*** Opening of DATA FOR PROCESSING ***
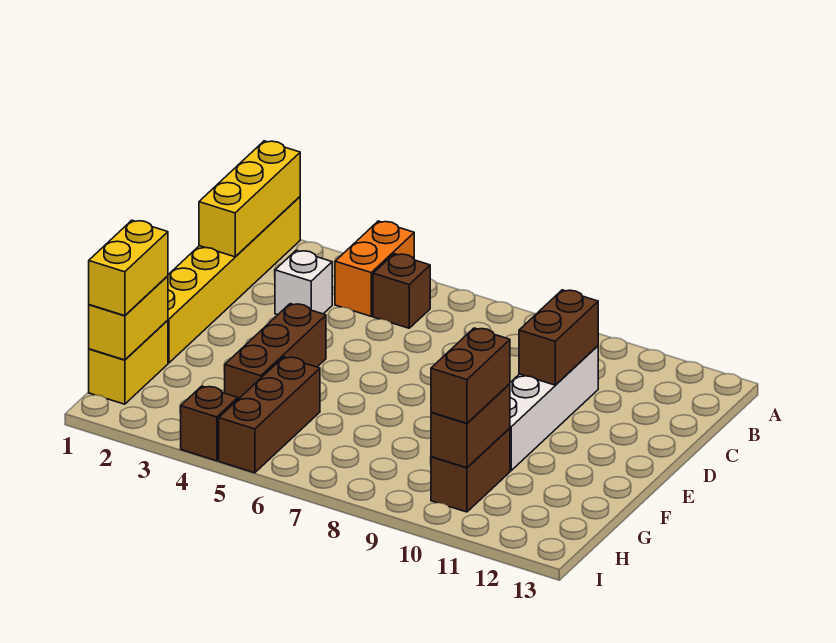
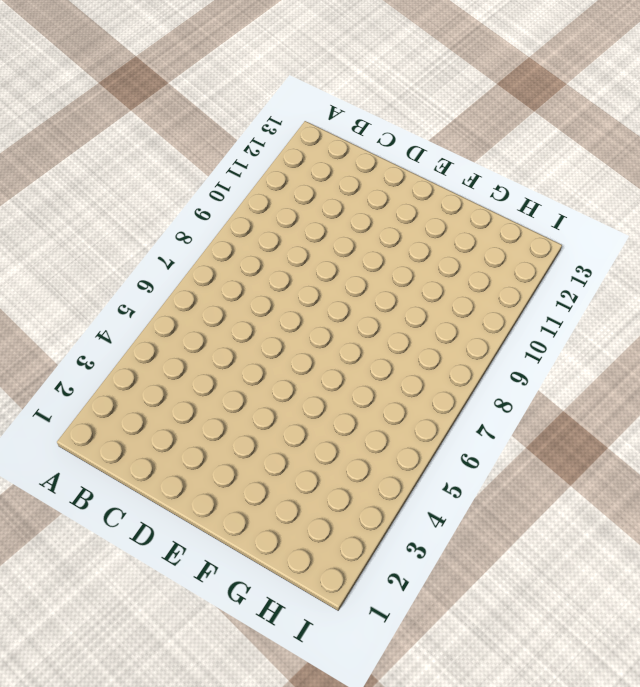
none -> yellow brick A1:F1 level 1
none -> orange brick A4:B4 level 1
none -> brown brick B5 level 1

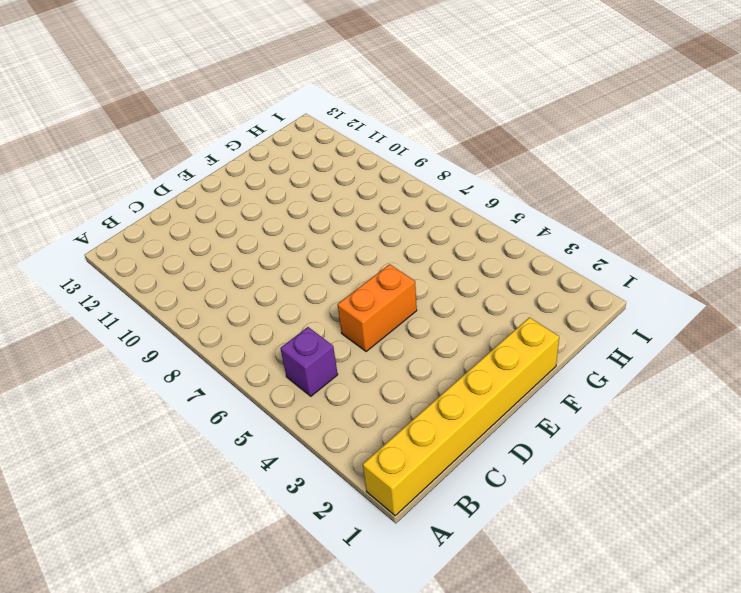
purple brick B5 level 1 -> brown brick B5 level 1
orange brick D5:E5 level 1 -> orange brick A4:B4 level 1
none -> white brick C3 level 1
none -> white brick C10:F10 level 1
none -> brown brick E4:G4 level 1

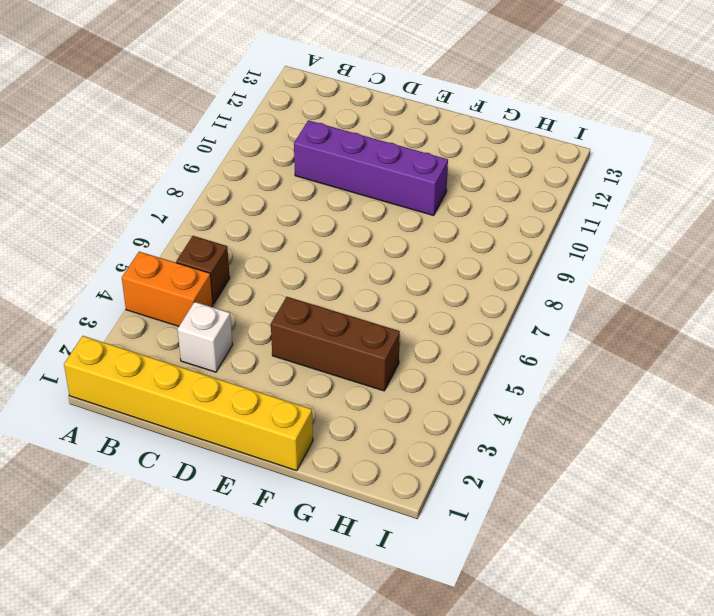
purple brick C10:F10 level 1 -> white brick C10:F10 level 1
none -> yellow brick G1:H1 level 1
none -> brown brick G5:I5 level 1
none -> brown brick G10:H10 level 1

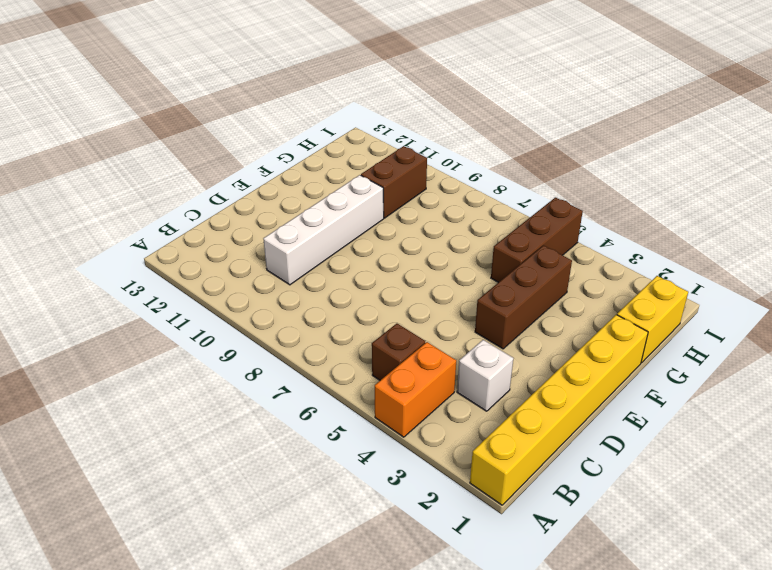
none -> brown brick I4 level 1
none -> yellow brick A1:C1 level 2
none -> brown brick C10:D10 level 2

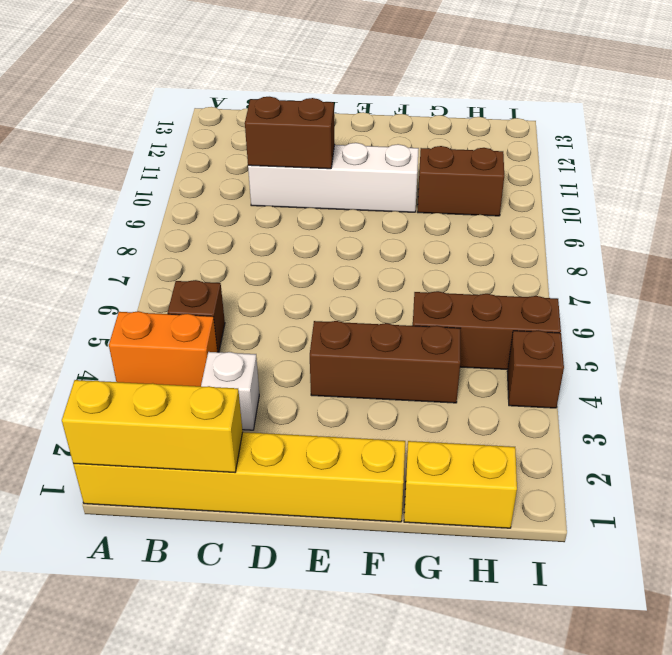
none -> yellow brick G1:H1 level 2
none -> brown brick G10:H10 level 2
none -> yellow brick G1:H1 level 3

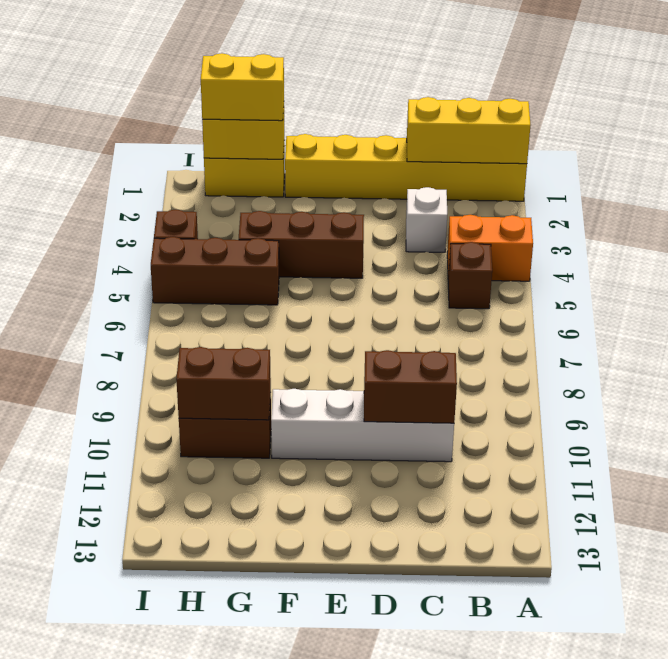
none -> brown brick G10:H10 level 3

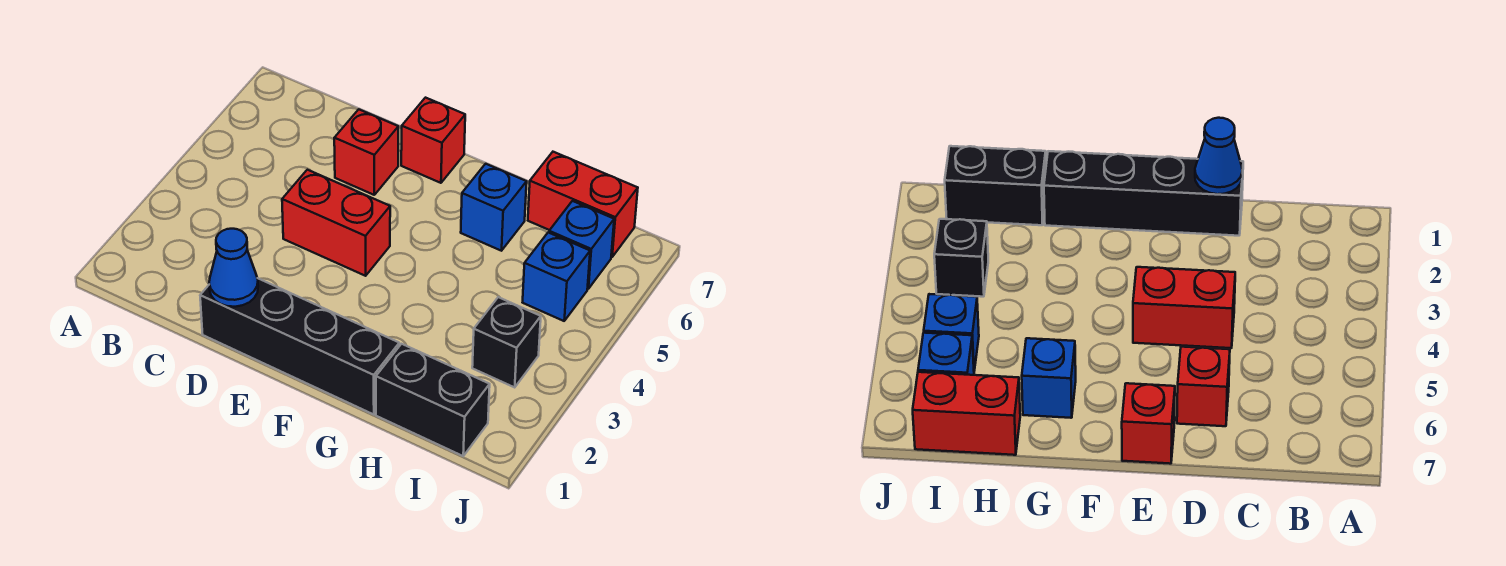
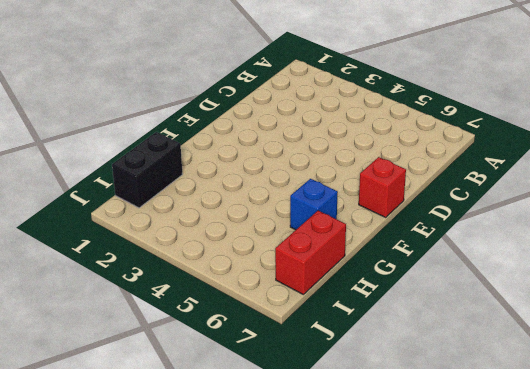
none -> black brick D1:G1 level 1
none -> red brick D4:E4 level 1

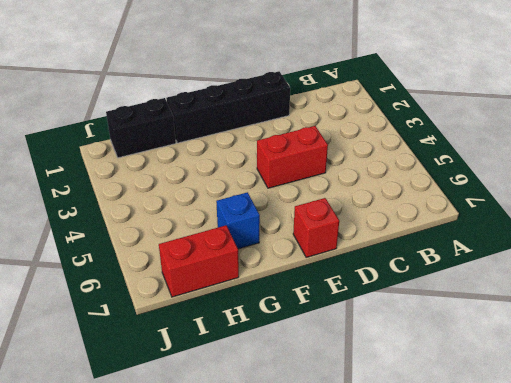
none -> red brick D6 level 1
none -> black brick I3 level 1

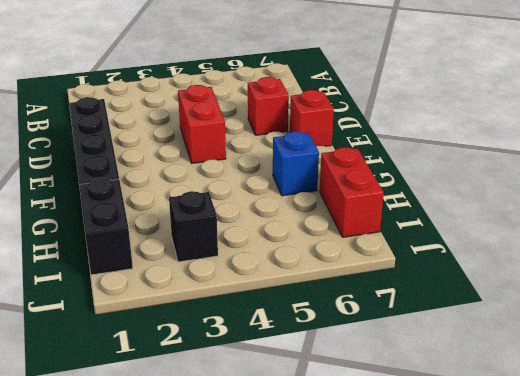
none -> blue brick I5 level 1
none -> blue brick I6 level 1

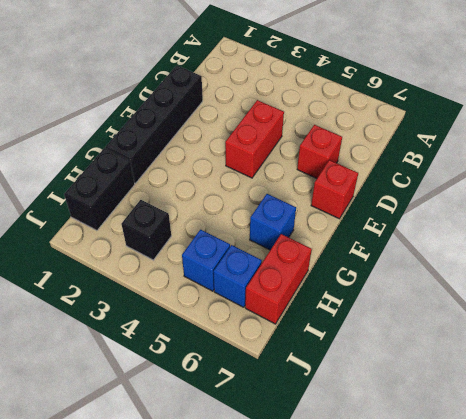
none -> blue cone D1 level 2

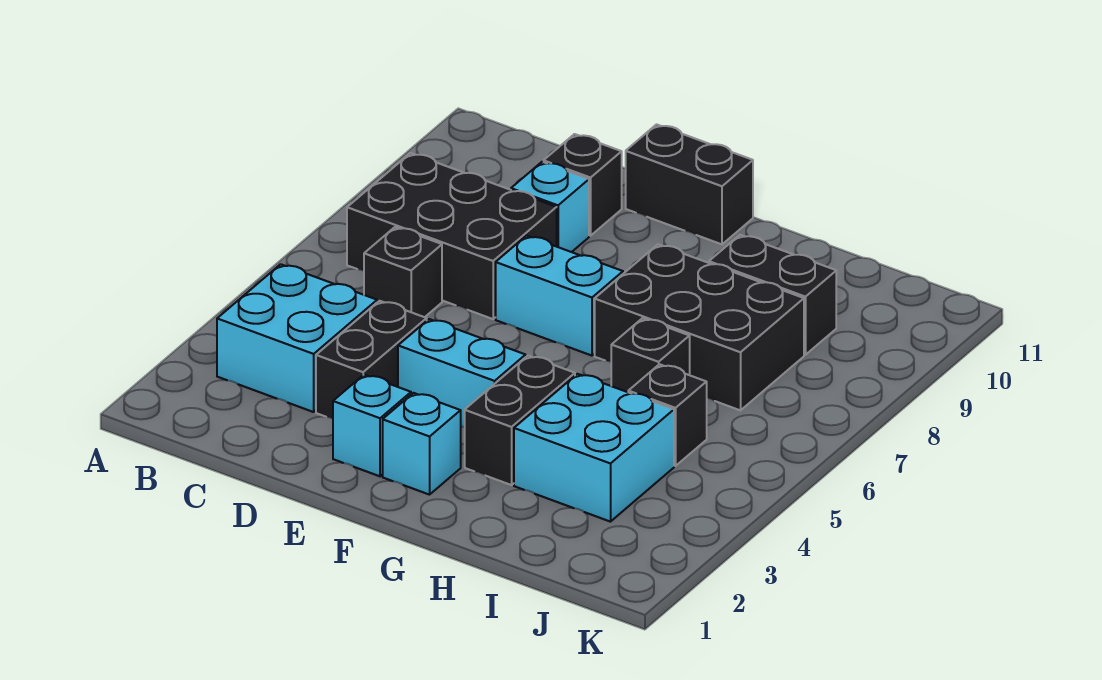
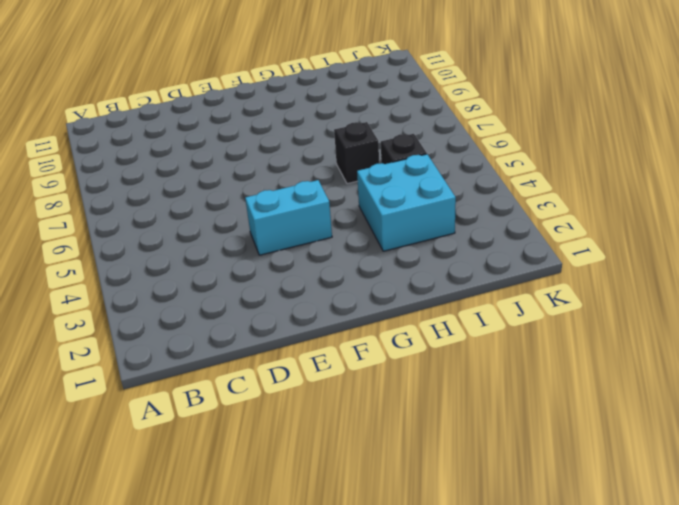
none -> cyan brick B3:C4 level 1
none -> black brick B7:D8 level 1
none -> black brick C6 level 1

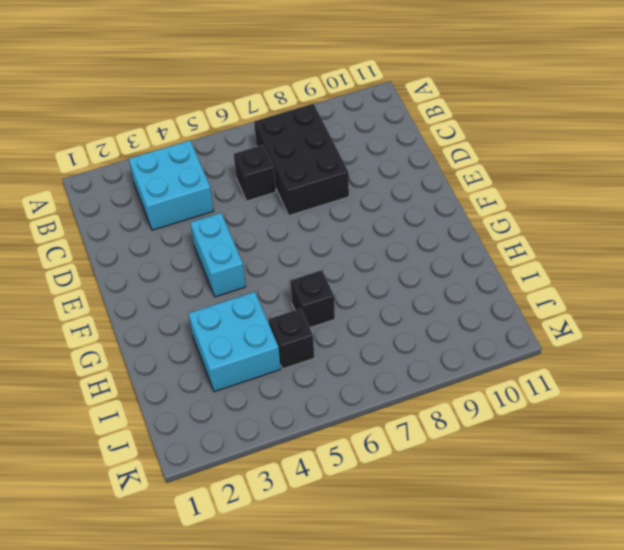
none -> black brick D3:D4 level 1
none -> cyan brick D9 level 1
none -> black brick D10 level 1

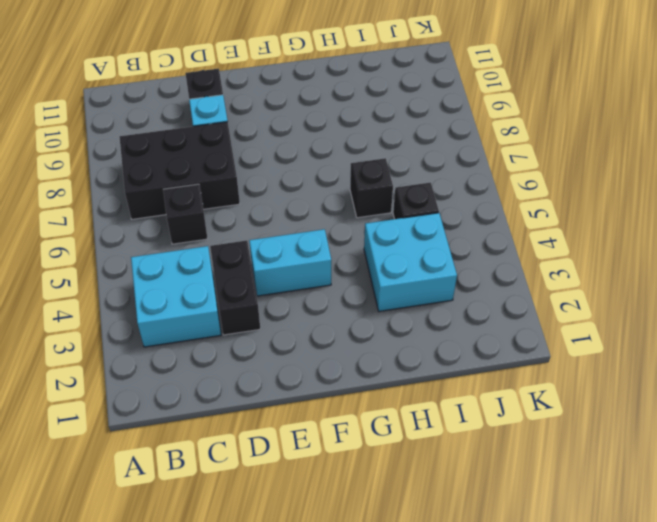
none -> cyan brick E2 level 1
none -> cyan brick E7:F7 level 1
none -> black brick E11:F11 level 1

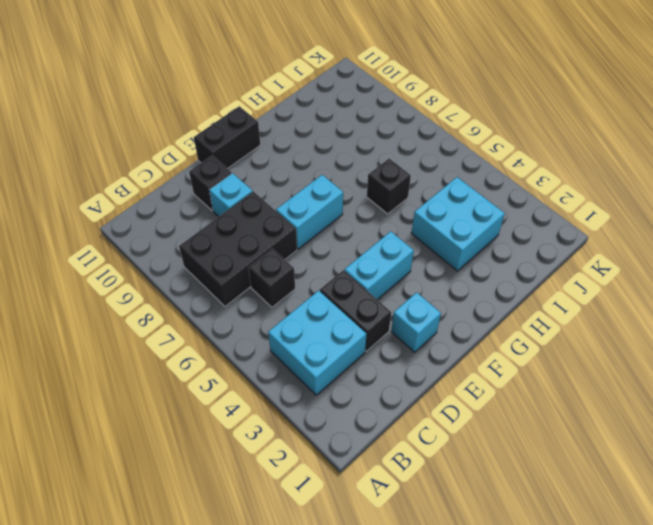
none -> cyan brick F2 level 1
none -> black brick G3:G4 level 1
none -> black brick G7:I8 level 1

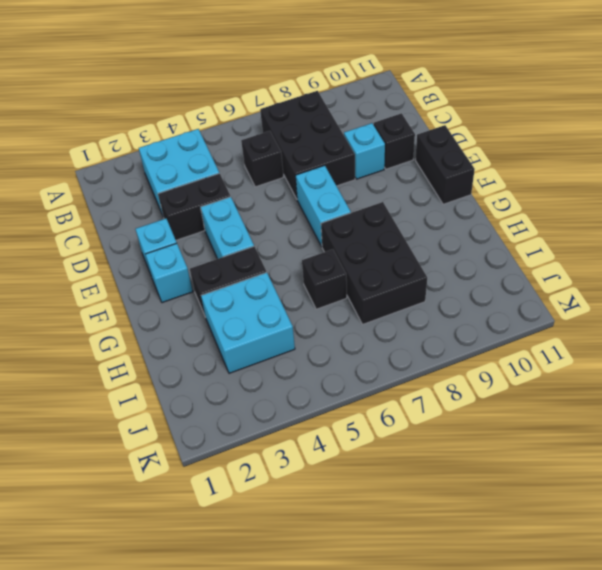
none -> black brick H9:I9 level 1
none -> black brick I5 level 1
*** Close of DATA FOR PROCESSING ***
Leaving out all pictures, set down exactly the lines of the material above, from the line with "none -> white brick C10:F10 level 1" to the line with "none -> brown brick G10:H10 level 2" inclusive, and no others.

none -> white brick C10:F10 level 1
none -> brown brick E4:G4 level 1

purple brick C10:F10 level 1 -> white brick C10:F10 level 1
none -> yellow brick G1:H1 level 1
none -> brown brick G5:I5 level 1
none -> brown brick G10:H10 level 1

none -> brown brick I4 level 1
none -> yellow brick A1:C1 level 2
none -> brown brick C10:D10 level 2

none -> yellow brick G1:H1 level 2
none -> brown brick G10:H10 level 2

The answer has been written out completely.